## [ACTIVITY]
Copy the items word for word from the very first line down to and including the line containing "(B) Farther from the viewpoint".
══ EXERCISE DATA ══
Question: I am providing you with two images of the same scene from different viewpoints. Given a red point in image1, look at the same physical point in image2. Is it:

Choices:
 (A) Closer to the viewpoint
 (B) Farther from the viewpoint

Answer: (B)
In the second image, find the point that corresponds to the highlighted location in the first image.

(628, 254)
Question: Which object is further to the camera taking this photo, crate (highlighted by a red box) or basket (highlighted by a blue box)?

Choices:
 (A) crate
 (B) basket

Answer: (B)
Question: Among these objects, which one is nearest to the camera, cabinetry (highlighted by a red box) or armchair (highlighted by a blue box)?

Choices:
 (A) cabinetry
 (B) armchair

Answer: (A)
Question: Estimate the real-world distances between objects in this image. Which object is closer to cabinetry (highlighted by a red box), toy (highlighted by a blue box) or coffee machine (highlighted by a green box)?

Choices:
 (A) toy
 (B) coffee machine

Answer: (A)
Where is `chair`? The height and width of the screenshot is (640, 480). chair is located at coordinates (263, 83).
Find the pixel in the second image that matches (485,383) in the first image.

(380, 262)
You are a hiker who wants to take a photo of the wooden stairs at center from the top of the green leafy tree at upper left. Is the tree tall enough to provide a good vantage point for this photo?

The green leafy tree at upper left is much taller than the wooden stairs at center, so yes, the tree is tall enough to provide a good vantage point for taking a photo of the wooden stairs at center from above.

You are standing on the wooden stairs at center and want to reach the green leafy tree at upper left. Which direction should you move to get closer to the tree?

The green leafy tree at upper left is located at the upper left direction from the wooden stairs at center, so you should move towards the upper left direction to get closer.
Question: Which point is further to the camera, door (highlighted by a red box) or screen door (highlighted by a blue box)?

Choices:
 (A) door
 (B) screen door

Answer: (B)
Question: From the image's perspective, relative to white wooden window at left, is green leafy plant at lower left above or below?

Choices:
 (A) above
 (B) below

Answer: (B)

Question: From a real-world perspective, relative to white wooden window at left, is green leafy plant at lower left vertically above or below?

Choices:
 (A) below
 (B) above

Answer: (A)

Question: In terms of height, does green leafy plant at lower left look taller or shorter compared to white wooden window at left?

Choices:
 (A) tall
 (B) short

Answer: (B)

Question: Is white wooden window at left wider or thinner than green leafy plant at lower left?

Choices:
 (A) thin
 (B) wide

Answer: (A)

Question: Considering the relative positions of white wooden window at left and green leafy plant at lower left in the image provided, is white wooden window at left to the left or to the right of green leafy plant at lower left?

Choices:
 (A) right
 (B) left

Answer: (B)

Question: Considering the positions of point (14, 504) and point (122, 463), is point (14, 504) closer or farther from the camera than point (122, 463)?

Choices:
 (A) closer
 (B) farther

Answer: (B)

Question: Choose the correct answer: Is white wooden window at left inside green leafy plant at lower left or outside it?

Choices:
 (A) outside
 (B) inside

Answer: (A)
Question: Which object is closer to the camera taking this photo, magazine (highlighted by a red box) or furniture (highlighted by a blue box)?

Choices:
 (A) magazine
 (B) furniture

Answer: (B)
═══
## [TASK OUTPUT]
Question: I am providing you with two images of the same scene from different viewpoints. Given a red point in image1, look at the same physical point in image2. Is it:

Choices:
 (A) Closer to the viewpoint
 (B) Farther from the viewpoint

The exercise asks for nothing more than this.